| What is required |
The data below is to be transcribed word for word; pictures are to be excluded.

(Before-and-after change data)
───
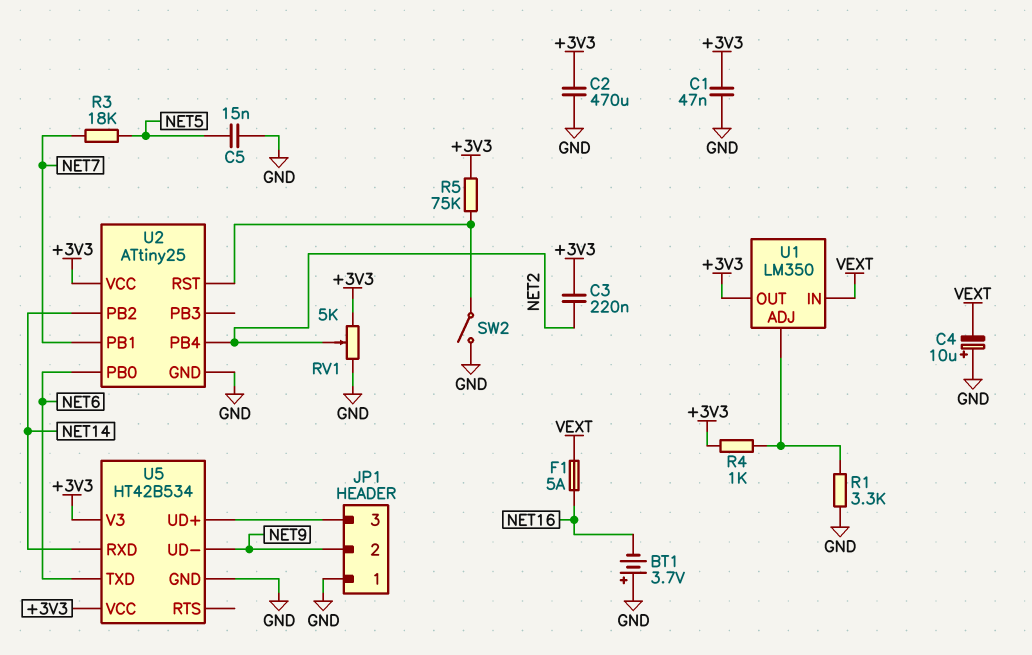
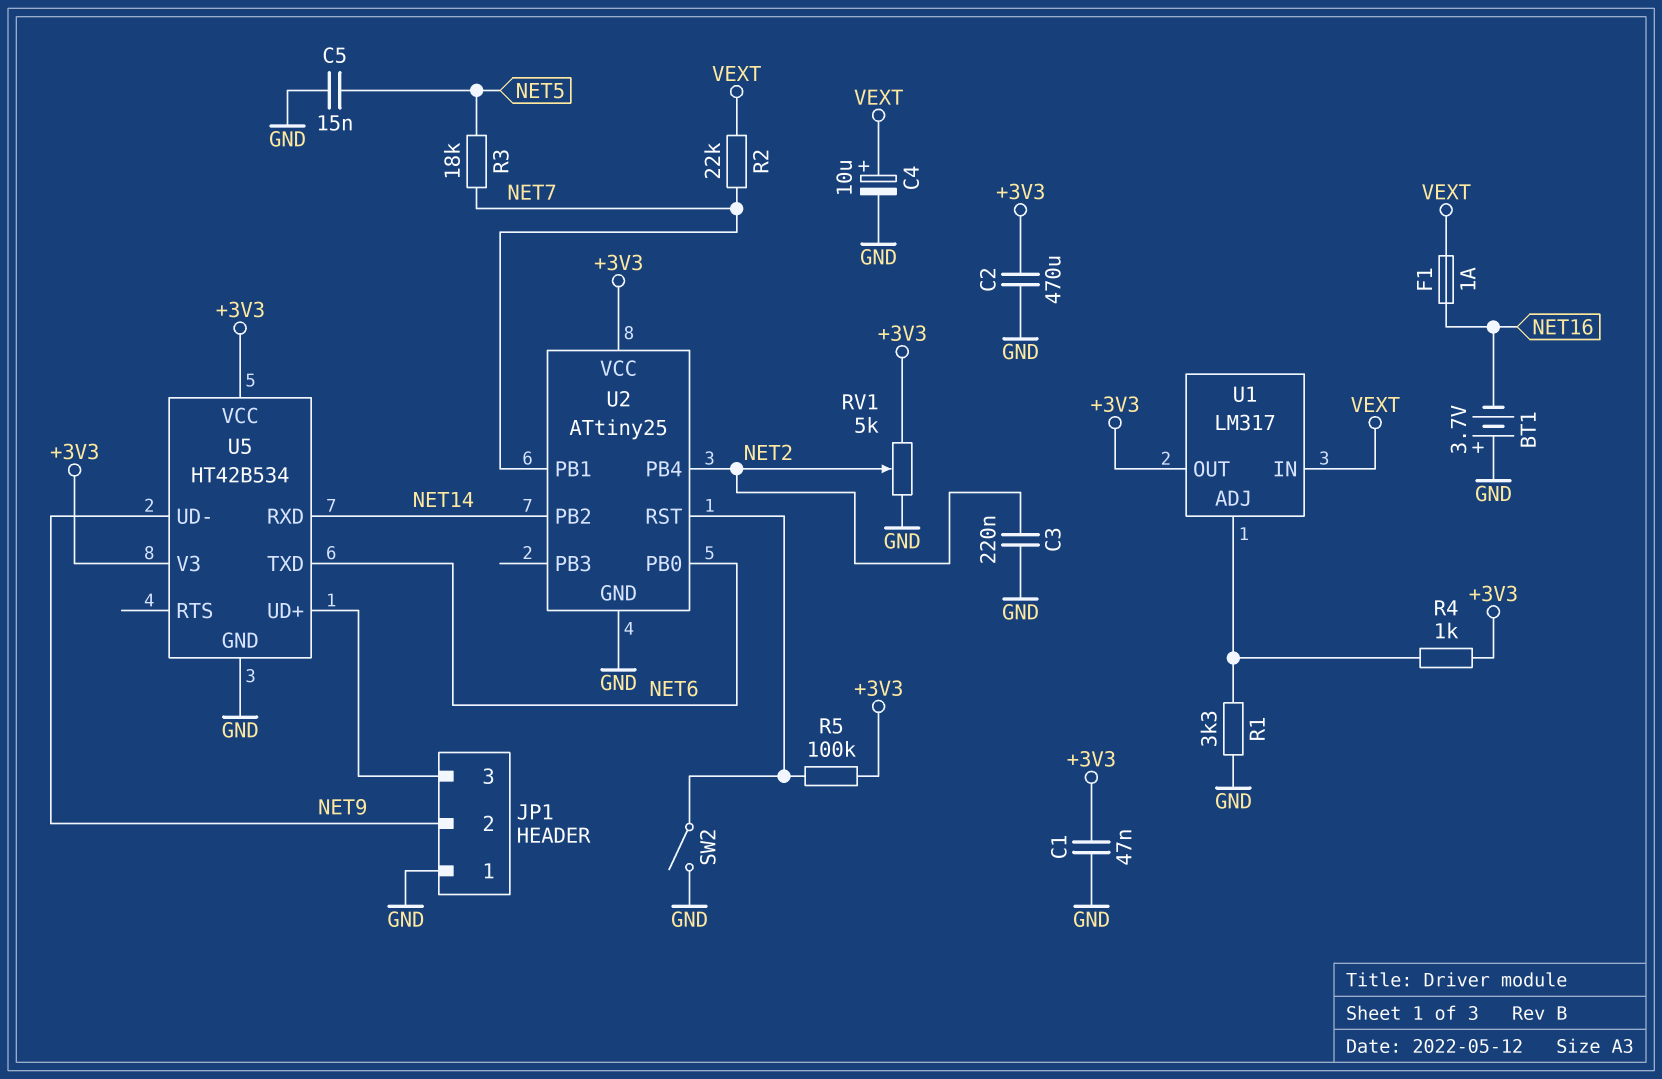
C3: 220nF (+3V3, NET2) -> 220nF (GND, NET2)
C4: 10uF (plus GND, minus VEXT) -> 10uF (plus VEXT, minus GND)
F1: 5A (NET16, VEXT) -> 1A (NET16, VEXT)
R2: none -> 22k (NET7, VEXT)
R5: 75k (+3V3, U2/RST) -> 100k (+3V3, U2/RST)
U1: LM350 -> LM317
───
| Solution to this exercise |
C3: 220nF (+3V3, NET2) -> 220nF (GND, NET2)
C4: 10uF (plus GND, minus VEXT) -> 10uF (plus VEXT, minus GND)
F1: 5A (NET16, VEXT) -> 1A (NET16, VEXT)
R2: none -> 22k (NET7, VEXT)
R5: 75k (+3V3, U2/RST) -> 100k (+3V3, U2/RST)
U1: LM350 -> LM317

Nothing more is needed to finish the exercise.